WORKING DATA:
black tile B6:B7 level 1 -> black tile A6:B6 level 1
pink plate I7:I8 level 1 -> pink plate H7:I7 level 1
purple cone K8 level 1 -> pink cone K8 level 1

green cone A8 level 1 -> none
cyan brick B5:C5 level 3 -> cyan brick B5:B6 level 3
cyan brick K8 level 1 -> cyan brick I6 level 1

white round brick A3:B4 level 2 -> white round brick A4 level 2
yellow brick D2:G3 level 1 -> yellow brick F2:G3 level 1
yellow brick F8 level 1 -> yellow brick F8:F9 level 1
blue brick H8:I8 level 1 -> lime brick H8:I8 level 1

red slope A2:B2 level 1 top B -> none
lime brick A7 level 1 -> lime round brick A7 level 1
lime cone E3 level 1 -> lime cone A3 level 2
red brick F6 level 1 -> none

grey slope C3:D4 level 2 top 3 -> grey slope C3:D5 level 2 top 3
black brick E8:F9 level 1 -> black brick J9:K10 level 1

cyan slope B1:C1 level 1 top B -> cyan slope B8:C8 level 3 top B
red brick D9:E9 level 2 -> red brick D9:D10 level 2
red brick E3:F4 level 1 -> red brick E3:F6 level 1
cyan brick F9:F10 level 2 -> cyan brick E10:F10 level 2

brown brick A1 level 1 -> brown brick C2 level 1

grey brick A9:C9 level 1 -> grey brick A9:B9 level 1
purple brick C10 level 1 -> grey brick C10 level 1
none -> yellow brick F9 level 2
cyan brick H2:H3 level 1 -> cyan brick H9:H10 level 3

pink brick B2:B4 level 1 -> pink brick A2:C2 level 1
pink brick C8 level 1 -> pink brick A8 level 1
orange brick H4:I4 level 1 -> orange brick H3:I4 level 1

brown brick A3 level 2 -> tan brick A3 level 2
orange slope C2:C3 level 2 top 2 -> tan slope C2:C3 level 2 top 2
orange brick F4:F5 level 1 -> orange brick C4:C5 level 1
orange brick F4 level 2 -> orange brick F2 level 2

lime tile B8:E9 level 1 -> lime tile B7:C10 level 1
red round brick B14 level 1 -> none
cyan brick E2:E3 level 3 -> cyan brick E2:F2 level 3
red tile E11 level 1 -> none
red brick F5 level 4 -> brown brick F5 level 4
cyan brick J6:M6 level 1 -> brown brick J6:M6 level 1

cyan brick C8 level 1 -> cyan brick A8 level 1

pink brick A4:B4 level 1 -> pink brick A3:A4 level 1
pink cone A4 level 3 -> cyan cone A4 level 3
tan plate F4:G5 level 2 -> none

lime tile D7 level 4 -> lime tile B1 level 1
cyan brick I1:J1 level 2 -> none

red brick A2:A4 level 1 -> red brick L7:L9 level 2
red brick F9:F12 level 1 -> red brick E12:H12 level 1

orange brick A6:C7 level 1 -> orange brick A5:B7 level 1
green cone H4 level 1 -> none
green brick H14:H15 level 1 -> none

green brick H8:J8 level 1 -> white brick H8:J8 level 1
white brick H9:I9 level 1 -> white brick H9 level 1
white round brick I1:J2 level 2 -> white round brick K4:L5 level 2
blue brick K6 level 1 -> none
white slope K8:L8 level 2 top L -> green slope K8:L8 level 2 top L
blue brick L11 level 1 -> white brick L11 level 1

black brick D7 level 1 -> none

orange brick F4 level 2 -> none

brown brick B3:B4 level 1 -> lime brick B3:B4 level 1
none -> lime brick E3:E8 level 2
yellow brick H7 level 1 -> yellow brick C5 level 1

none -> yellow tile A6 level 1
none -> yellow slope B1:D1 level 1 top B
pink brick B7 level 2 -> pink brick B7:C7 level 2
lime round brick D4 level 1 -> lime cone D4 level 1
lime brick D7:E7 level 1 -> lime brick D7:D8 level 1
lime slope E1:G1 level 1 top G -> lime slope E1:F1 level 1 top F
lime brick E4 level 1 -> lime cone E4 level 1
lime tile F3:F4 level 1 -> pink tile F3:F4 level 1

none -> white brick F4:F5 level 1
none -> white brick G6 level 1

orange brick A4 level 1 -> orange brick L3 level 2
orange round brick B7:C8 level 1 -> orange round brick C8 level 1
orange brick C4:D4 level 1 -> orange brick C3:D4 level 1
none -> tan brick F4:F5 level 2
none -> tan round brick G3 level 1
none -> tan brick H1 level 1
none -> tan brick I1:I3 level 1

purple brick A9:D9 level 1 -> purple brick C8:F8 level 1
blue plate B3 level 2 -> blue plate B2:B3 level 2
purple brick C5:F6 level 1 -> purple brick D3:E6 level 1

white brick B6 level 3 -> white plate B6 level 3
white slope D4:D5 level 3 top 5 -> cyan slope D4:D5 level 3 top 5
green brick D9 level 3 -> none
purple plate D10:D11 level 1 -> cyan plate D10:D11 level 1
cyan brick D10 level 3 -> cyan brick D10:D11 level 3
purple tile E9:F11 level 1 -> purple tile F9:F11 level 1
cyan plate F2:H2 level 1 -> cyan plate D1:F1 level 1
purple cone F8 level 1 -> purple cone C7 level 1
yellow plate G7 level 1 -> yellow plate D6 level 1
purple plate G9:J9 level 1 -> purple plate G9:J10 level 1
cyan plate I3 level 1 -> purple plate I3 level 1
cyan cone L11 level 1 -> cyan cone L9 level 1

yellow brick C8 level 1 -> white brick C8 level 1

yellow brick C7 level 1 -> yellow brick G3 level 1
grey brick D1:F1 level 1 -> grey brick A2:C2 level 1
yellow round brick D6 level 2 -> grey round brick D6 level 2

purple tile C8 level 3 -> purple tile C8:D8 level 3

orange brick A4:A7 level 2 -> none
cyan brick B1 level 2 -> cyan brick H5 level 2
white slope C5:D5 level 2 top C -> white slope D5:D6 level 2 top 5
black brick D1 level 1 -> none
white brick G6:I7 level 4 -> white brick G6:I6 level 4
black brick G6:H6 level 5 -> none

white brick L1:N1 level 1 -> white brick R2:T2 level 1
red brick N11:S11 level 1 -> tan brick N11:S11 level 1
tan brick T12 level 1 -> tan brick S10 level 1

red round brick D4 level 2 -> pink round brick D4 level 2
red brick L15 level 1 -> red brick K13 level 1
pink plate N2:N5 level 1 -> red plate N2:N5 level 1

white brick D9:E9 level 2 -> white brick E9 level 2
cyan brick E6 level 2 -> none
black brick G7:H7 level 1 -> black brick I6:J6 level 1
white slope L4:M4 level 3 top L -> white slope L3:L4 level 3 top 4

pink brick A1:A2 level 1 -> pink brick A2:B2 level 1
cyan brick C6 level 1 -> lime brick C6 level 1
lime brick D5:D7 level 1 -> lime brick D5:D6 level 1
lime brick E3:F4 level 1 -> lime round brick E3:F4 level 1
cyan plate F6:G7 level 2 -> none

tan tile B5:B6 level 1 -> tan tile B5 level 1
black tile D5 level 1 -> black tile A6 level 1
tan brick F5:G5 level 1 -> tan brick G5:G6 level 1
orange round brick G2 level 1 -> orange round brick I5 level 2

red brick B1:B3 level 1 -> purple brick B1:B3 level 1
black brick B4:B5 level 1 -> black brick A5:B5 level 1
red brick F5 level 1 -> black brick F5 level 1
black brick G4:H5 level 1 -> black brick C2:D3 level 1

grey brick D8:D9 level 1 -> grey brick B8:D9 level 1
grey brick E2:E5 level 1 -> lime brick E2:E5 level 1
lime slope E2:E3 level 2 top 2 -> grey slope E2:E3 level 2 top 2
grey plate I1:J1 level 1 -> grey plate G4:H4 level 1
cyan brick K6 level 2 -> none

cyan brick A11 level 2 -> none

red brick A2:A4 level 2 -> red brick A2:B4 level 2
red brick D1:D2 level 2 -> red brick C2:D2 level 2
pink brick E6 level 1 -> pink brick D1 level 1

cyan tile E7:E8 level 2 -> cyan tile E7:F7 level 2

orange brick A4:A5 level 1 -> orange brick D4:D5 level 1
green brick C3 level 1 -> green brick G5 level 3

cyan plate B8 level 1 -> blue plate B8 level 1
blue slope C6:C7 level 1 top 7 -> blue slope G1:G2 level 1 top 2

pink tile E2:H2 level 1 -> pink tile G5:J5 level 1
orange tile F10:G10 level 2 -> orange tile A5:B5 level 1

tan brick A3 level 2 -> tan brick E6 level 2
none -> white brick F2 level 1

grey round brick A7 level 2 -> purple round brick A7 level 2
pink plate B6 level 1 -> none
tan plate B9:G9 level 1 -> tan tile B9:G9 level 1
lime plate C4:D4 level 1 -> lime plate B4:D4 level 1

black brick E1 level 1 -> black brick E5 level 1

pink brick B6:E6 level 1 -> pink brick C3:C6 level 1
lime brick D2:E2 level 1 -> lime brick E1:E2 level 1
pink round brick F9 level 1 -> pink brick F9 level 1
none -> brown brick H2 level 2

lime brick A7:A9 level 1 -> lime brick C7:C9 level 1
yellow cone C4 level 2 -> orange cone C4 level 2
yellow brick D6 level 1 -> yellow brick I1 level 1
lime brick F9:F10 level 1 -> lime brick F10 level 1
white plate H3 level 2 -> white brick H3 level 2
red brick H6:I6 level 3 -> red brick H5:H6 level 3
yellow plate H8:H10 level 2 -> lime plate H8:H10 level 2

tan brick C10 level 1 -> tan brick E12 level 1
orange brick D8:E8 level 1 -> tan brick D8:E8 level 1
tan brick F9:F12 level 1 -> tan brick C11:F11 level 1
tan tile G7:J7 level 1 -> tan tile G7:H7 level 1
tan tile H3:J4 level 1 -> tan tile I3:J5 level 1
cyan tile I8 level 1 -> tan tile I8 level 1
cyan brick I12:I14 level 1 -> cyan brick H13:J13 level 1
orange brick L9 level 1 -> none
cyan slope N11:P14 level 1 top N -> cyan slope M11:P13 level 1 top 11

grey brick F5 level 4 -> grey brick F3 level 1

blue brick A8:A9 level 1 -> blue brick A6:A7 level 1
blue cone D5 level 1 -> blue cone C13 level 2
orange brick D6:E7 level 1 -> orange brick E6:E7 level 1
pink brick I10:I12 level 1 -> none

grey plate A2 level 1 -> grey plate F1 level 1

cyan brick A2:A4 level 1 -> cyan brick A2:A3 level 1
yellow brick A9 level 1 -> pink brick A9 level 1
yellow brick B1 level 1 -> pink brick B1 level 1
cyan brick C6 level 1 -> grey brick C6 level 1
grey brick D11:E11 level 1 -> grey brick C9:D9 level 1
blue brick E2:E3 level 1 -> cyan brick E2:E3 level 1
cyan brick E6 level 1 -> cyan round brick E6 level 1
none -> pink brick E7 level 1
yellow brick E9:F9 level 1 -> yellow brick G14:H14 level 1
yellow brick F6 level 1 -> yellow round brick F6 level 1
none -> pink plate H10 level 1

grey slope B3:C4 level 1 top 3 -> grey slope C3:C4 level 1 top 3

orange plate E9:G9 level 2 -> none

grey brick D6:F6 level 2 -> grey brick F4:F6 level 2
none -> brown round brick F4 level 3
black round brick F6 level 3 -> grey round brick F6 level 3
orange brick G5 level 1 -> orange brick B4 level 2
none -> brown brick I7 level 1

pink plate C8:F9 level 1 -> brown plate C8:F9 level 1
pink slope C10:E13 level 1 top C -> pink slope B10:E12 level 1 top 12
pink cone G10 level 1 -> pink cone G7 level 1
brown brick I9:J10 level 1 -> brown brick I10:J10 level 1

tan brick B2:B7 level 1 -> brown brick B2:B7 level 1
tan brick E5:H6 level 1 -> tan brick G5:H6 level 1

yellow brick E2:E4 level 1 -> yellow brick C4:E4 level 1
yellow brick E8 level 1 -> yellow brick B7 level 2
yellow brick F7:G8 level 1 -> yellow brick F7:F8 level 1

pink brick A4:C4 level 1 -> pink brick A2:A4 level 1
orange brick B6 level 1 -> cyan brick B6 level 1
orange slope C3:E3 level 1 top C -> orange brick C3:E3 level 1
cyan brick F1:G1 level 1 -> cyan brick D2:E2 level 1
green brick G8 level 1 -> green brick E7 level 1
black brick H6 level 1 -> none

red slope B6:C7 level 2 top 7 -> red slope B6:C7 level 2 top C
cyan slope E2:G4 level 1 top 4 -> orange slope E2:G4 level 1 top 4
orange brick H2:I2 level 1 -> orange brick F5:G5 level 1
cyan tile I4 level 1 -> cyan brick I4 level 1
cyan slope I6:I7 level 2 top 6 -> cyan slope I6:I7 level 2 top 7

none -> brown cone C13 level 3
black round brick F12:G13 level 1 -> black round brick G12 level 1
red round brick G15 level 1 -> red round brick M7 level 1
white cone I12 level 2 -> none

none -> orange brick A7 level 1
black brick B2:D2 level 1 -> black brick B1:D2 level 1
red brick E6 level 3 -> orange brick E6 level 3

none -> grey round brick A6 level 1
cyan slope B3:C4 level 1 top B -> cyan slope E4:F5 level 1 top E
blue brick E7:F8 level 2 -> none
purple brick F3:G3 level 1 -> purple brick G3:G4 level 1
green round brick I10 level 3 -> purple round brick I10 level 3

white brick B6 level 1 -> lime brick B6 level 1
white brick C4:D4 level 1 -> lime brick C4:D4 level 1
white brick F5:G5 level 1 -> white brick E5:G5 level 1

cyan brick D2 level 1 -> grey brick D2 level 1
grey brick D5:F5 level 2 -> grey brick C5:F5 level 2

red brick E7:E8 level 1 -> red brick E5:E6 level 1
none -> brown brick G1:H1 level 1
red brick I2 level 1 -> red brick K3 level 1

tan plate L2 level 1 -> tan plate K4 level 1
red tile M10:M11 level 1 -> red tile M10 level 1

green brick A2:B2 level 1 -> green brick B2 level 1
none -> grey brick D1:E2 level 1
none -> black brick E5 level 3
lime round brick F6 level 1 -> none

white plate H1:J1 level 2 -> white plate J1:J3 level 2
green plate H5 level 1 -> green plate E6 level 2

ABOUT THIS TASK: The required output is every line above from the one with "blue brick K6 level 1 -> none" down to the one with "none -> white brick F4:F5 level 1", restated word for word, ends included.

ANSWER BELOW:
blue brick K6 level 1 -> none
white slope K8:L8 level 2 top L -> green slope K8:L8 level 2 top L
blue brick L11 level 1 -> white brick L11 level 1

black brick D7 level 1 -> none

orange brick F4 level 2 -> none

brown brick B3:B4 level 1 -> lime brick B3:B4 level 1
none -> lime brick E3:E8 level 2
yellow brick H7 level 1 -> yellow brick C5 level 1

none -> yellow tile A6 level 1
none -> yellow slope B1:D1 level 1 top B
pink brick B7 level 2 -> pink brick B7:C7 level 2
lime round brick D4 level 1 -> lime cone D4 level 1
lime brick D7:E7 level 1 -> lime brick D7:D8 level 1
lime slope E1:G1 level 1 top G -> lime slope E1:F1 level 1 top F
lime brick E4 level 1 -> lime cone E4 level 1
lime tile F3:F4 level 1 -> pink tile F3:F4 level 1

none -> white brick F4:F5 level 1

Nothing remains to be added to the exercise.